> _Available data_:
= = = =
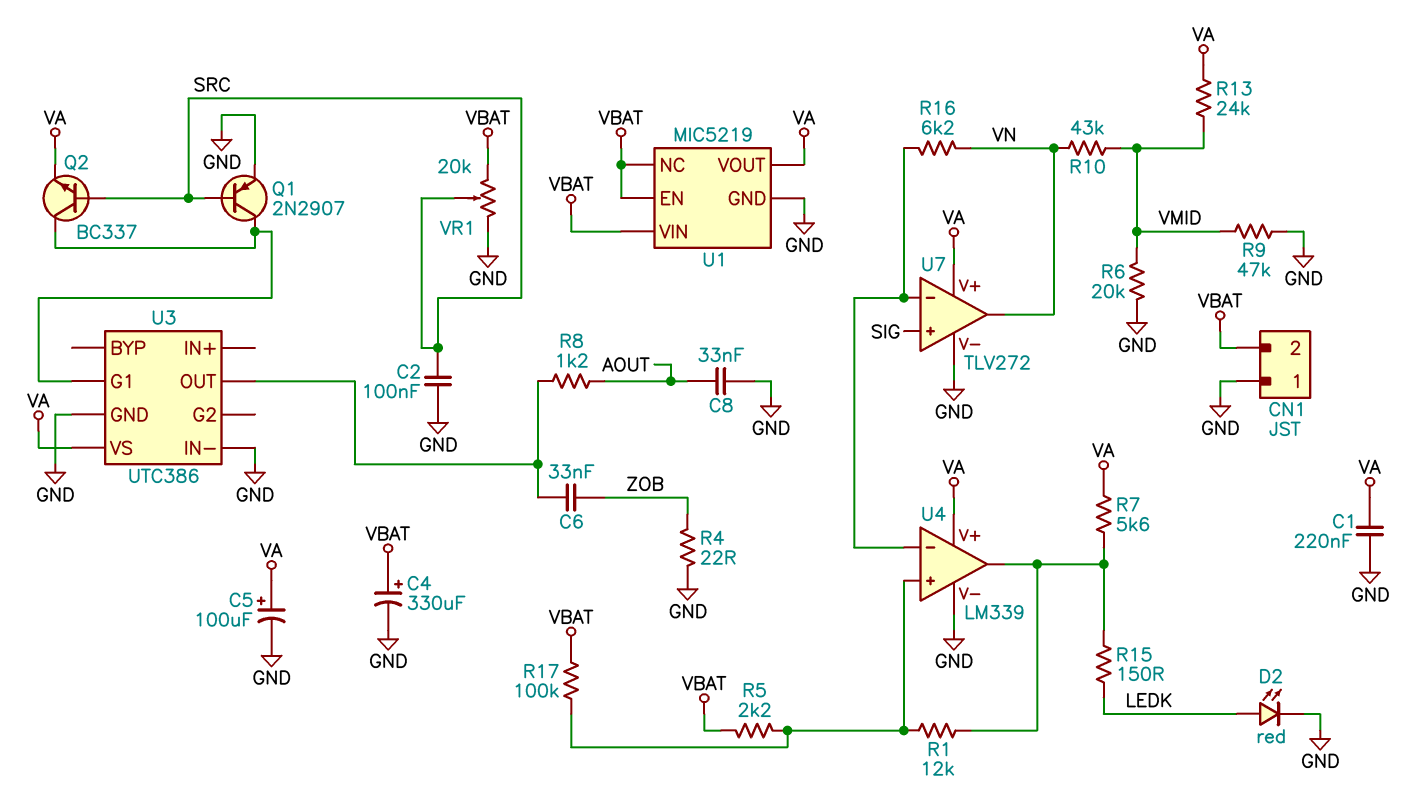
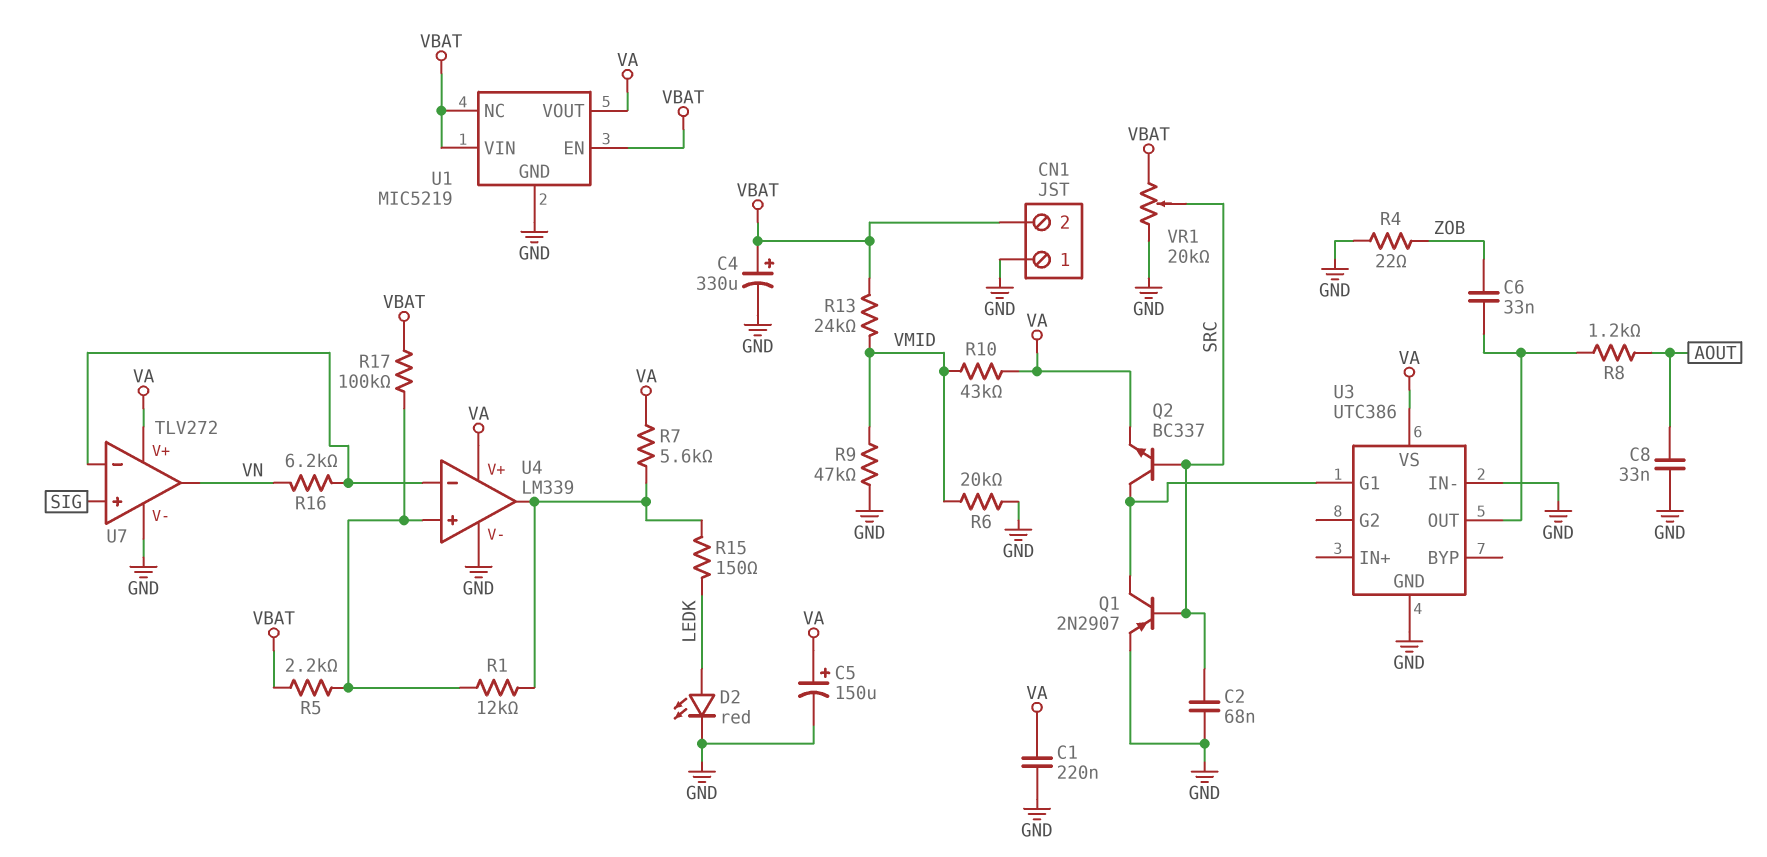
C2: 100nF (GND, SRC) -> 68nF (GND, SRC)
C5: 100uF (plus VA, minus GND) -> 150uF (plus VA, minus GND)
R10: 43k (VMID, VN) -> 43k (VA, VMID)
R13: 24k (VA, VMID) -> 24k (VBAT, VMID)

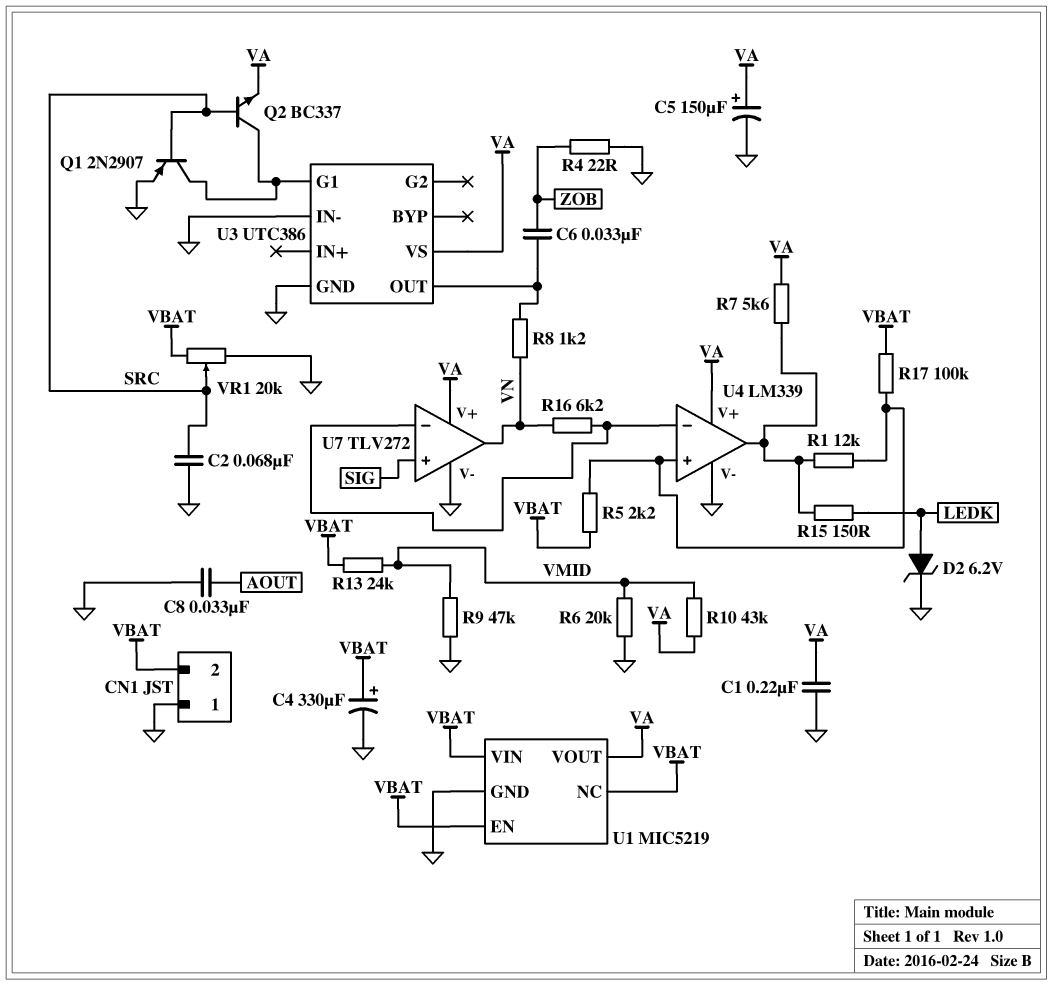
D2: LED red (A LEDK, K GND) -> zener 6.2V (A LEDK, K GND)
R8: 1.2k (AOUT, U3/OUT) -> 1.2k (U3/OUT, VN)

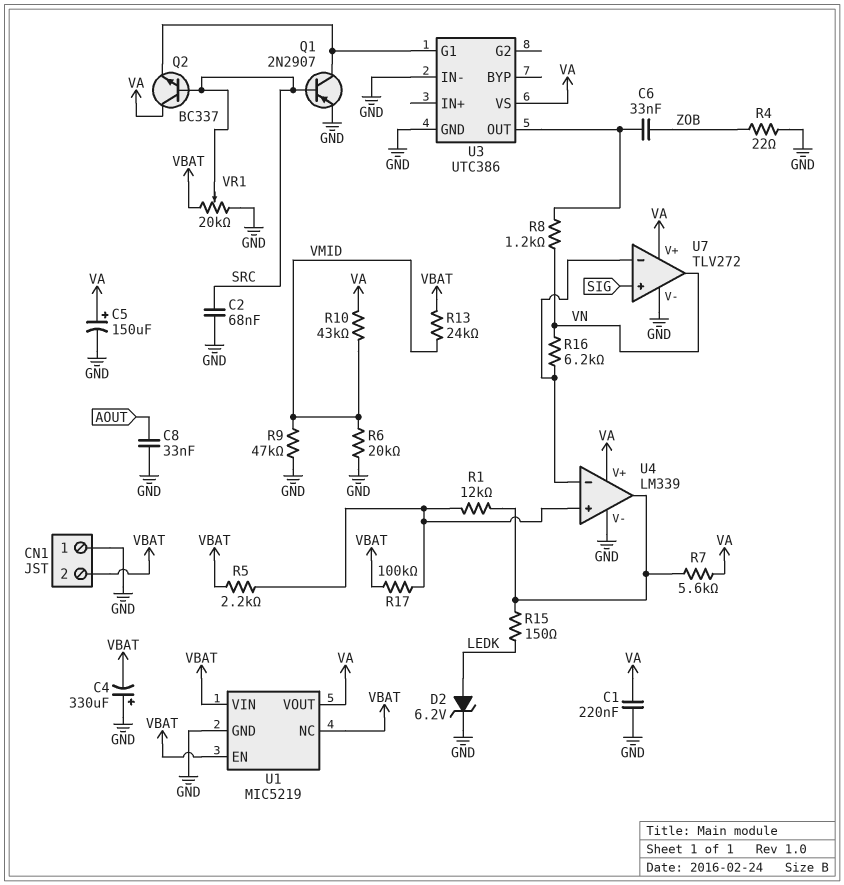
C4: 330uF (plus VBAT, minus GND) -> 330uF (plus GND, minus VBAT)
Q2: NPN BC337 (B SRC, C U3/G1, E VA) -> NPN BC337 (B SRC, C VA, E U3/G1)

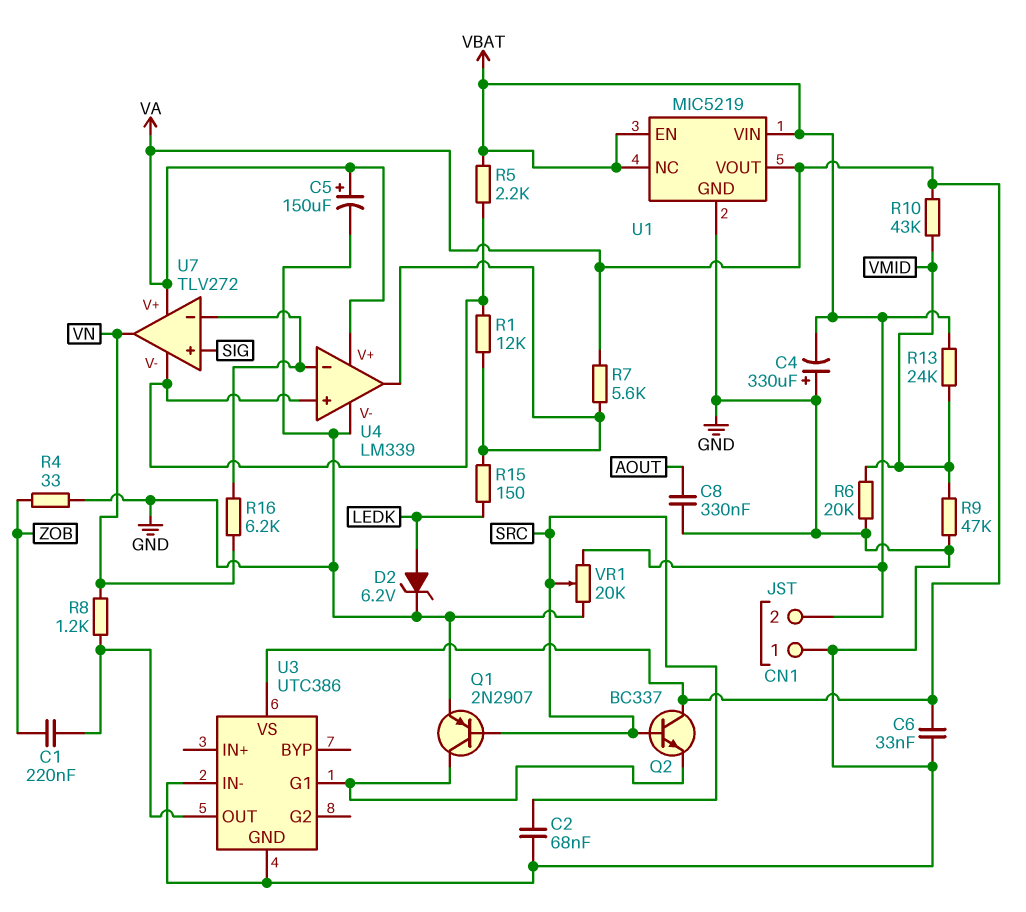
C1: 220nF (GND, VA) -> 220nF (U3/OUT, ZOB)
C6: 33nF (U3/OUT, ZOB) -> 33nF (GND, VA)
C8: 33nF (AOUT, GND) -> 330nF (AOUT, GND)
R4: 22 (GND, ZOB) -> 33 (GND, ZOB)
R17: 100k (U4/in+, VBAT) -> none
U7 pin V-: GND -> U4/in+

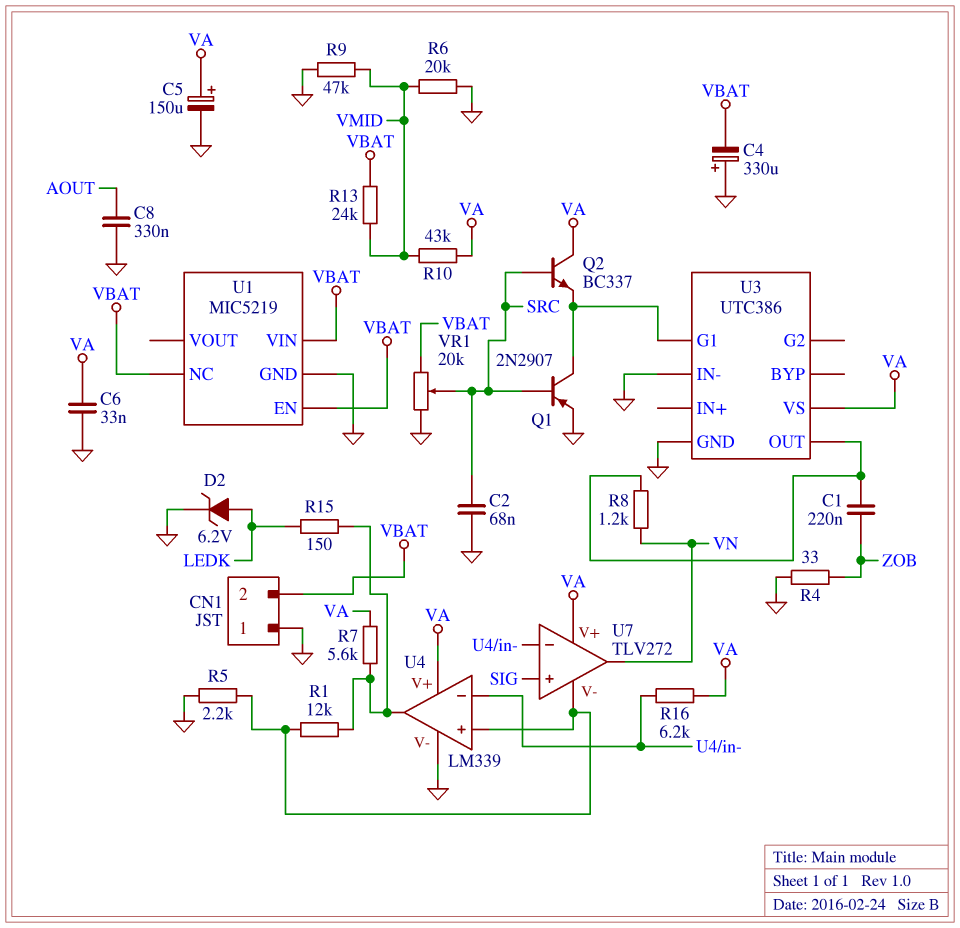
R5: 2.2k (U4/in+, VBAT) -> 2.2k (GND, U4/in+)
R16: 6.2k (U4/in-, VN) -> 6.2k (U4/in-, VA)
U1 pin VOUT: VA -> none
= = = =
> _What needs to be done_: Give again, word for word, the line containing "C4: 330uF (plus" and every line after it to the end of the records; leave out the pictures.

> _Exercise answer_:
C4: 330uF (plus VBAT, minus GND) -> 330uF (plus GND, minus VBAT)
Q2: NPN BC337 (B SRC, C U3/G1, E VA) -> NPN BC337 (B SRC, C VA, E U3/G1)

C1: 220nF (GND, VA) -> 220nF (U3/OUT, ZOB)
C6: 33nF (U3/OUT, ZOB) -> 33nF (GND, VA)
C8: 33nF (AOUT, GND) -> 330nF (AOUT, GND)
R4: 22 (GND, ZOB) -> 33 (GND, ZOB)
R17: 100k (U4/in+, VBAT) -> none
U7 pin V-: GND -> U4/in+

R5: 2.2k (U4/in+, VBAT) -> 2.2k (GND, U4/in+)
R16: 6.2k (U4/in-, VN) -> 6.2k (U4/in-, VA)
U1 pin VOUT: VA -> none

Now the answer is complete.